Object change listings
———

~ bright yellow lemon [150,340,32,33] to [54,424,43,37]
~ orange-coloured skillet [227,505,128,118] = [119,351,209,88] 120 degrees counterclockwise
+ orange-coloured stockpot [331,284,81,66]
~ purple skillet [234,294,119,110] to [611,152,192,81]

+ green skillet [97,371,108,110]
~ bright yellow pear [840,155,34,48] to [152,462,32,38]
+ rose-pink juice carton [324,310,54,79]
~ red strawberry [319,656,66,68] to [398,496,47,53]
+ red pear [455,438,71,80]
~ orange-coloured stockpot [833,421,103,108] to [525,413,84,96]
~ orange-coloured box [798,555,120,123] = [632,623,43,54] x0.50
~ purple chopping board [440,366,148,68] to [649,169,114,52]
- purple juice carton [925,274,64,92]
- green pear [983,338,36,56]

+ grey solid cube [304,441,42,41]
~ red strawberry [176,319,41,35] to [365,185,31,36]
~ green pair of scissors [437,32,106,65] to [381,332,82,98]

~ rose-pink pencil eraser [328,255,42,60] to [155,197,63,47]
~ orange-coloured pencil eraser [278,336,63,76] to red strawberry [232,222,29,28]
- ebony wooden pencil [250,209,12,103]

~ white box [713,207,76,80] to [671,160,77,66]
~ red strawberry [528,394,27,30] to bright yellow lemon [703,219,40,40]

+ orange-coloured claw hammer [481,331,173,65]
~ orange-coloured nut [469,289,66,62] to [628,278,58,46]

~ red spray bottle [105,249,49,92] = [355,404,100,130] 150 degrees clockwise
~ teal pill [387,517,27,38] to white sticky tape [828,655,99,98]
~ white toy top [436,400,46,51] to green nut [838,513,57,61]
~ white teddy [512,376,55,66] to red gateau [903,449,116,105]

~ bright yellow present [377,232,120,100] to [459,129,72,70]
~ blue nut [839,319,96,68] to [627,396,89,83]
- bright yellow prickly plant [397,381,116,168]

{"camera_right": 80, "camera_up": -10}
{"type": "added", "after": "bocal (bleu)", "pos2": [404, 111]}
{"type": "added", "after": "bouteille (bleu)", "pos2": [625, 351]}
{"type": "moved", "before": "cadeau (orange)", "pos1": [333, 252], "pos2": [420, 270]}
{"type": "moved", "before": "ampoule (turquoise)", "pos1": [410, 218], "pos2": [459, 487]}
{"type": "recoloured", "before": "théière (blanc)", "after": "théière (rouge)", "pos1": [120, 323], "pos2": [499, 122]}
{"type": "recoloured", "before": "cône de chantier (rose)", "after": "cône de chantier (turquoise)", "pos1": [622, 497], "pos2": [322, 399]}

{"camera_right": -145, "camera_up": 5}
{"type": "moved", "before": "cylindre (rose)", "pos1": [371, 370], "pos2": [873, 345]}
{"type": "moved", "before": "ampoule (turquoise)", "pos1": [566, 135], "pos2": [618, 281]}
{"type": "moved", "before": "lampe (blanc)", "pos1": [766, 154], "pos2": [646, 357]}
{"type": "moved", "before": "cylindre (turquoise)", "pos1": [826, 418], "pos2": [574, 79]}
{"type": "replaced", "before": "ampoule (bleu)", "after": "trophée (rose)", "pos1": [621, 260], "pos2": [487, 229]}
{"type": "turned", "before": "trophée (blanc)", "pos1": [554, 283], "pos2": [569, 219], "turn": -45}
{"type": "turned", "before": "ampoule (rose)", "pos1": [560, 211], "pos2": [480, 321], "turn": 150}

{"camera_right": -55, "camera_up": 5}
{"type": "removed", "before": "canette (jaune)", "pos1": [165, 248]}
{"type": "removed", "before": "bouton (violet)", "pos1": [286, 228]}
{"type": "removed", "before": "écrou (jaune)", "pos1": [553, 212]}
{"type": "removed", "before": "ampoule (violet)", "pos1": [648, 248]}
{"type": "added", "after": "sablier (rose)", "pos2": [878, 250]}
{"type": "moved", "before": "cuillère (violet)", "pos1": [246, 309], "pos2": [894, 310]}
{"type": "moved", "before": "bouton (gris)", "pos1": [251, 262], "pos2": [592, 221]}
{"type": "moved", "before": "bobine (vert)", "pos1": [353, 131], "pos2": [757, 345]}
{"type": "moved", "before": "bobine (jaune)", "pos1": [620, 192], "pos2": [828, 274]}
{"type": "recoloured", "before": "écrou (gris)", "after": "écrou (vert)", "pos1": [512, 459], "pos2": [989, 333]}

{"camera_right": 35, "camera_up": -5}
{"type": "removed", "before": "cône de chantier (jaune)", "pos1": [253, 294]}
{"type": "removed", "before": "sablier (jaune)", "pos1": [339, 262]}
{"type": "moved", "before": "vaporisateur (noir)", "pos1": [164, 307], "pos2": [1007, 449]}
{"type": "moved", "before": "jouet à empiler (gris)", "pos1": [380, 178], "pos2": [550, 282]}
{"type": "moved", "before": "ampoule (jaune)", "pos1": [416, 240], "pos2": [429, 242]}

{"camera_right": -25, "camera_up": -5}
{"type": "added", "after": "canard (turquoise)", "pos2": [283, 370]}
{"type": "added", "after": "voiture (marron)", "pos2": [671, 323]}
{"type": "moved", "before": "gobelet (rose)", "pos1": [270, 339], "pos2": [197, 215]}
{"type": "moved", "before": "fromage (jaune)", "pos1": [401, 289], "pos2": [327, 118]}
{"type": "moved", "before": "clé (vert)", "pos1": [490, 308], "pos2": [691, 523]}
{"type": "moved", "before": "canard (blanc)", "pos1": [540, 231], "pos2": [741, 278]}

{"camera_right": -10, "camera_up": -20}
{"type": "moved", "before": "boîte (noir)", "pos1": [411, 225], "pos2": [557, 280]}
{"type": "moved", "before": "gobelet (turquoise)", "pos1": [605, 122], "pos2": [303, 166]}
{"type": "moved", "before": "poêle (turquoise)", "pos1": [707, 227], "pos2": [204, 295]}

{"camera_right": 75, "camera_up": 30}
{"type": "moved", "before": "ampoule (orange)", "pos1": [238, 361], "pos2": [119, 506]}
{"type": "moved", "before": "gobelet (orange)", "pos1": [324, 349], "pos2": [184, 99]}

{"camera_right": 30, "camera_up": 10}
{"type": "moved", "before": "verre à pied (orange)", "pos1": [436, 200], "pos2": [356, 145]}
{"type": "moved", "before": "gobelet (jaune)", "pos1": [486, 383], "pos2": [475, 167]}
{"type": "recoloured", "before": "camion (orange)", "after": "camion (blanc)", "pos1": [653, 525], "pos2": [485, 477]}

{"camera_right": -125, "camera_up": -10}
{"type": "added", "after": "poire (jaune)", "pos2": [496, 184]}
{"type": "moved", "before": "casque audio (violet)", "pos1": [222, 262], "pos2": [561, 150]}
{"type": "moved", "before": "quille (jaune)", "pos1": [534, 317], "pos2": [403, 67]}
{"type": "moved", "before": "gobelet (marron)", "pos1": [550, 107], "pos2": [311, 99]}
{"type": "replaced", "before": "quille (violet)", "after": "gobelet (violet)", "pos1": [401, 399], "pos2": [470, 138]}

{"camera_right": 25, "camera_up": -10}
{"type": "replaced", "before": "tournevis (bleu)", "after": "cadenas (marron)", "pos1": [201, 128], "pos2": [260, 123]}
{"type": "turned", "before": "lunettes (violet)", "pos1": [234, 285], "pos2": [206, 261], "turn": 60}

———

* [Task description]: Reprint the data above from the opening line to the line holding "orange-coloured stockpot [331,284,81,66]", inclusive, and nothing else.

* [Completed task]:
~ bright yellow lemon [150,340,32,33] to [54,424,43,37]
~ orange-coloured skillet [227,505,128,118] = [119,351,209,88] 120 degrees counterclockwise
+ orange-coloured stockpot [331,284,81,66]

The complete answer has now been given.